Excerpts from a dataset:
※ ※ ※

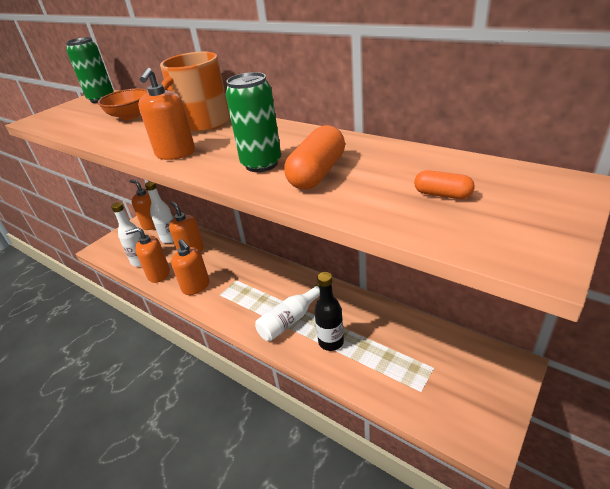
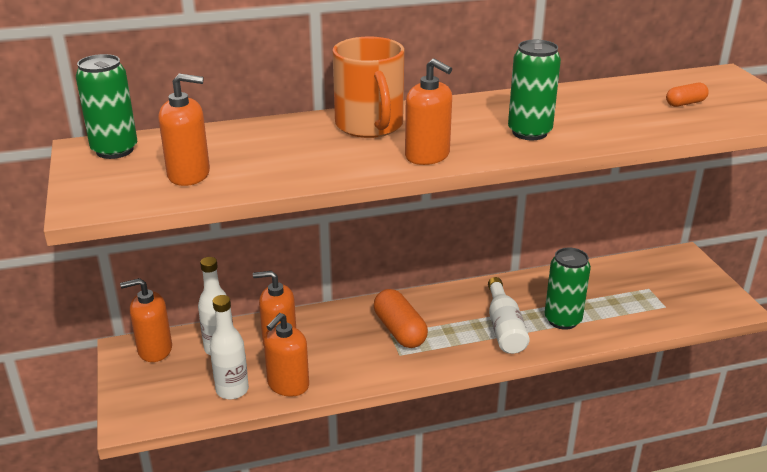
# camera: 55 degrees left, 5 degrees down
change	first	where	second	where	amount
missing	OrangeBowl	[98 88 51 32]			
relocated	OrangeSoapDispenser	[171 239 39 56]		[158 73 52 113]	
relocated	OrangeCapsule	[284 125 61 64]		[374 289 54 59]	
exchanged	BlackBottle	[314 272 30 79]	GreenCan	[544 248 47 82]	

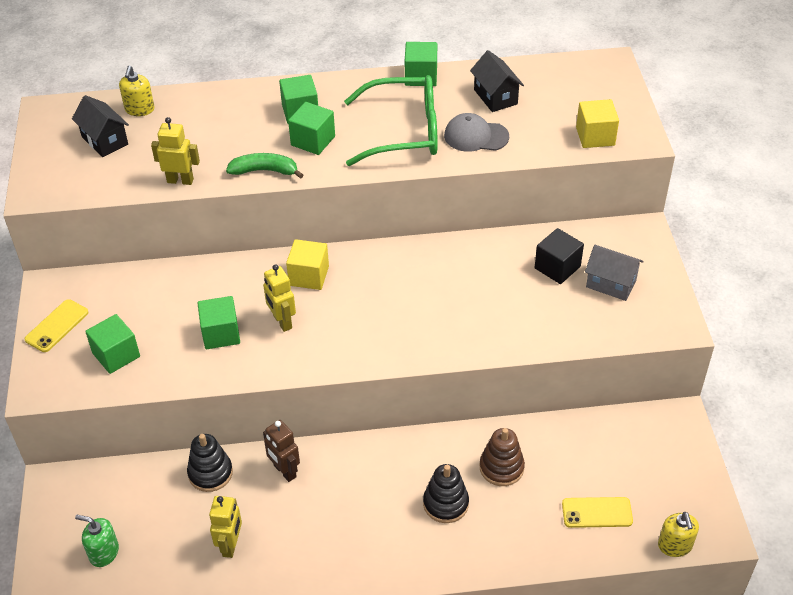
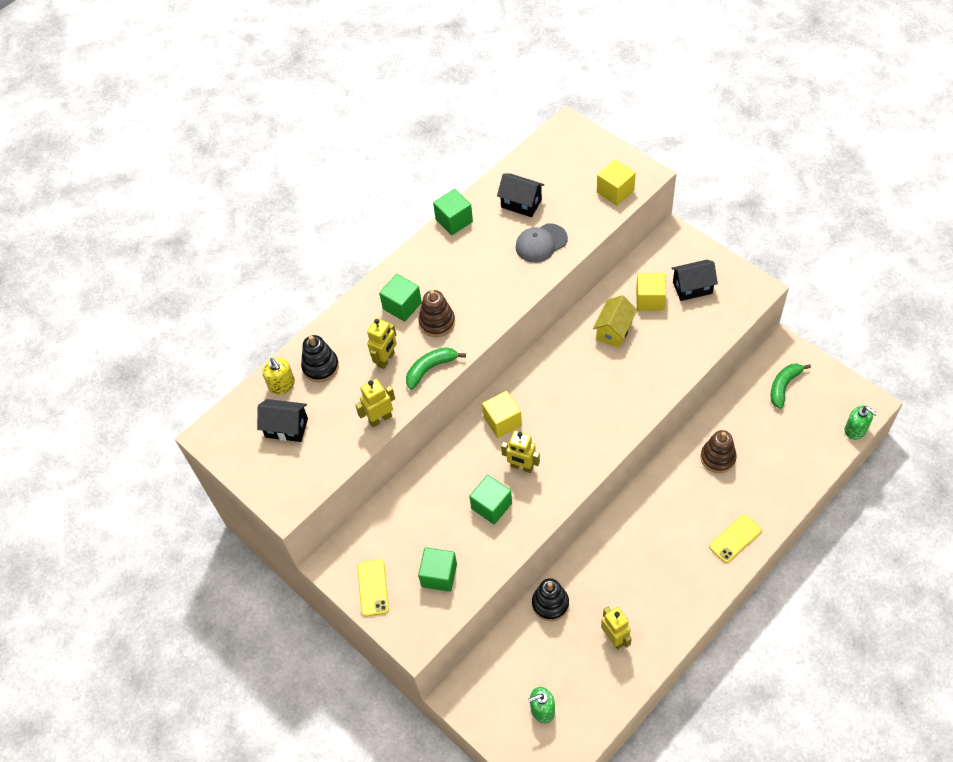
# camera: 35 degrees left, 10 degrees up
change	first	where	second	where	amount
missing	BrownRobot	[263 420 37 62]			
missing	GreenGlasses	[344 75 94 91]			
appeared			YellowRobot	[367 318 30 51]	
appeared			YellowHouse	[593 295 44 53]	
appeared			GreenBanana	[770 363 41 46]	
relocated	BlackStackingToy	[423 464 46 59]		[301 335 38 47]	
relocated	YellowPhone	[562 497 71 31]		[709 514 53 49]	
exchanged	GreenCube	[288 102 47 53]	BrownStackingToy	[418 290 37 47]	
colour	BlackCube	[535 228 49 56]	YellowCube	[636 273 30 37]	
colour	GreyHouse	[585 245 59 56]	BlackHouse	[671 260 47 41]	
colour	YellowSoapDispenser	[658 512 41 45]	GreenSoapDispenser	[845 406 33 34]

※ ※ ※

• WORK TO COMPLETE: Copy out each line of the data that includes the string "colour".

• EXERCISE ANSWER:
colour	BlackCube	[535 228 49 56]	YellowCube	[636 273 30 37]	
colour	GreyHouse	[585 245 59 56]	BlackHouse	[671 260 47 41]	
colour	YellowSoapDispenser	[658 512 41 45]	GreenSoapDispenser	[845 406 33 34]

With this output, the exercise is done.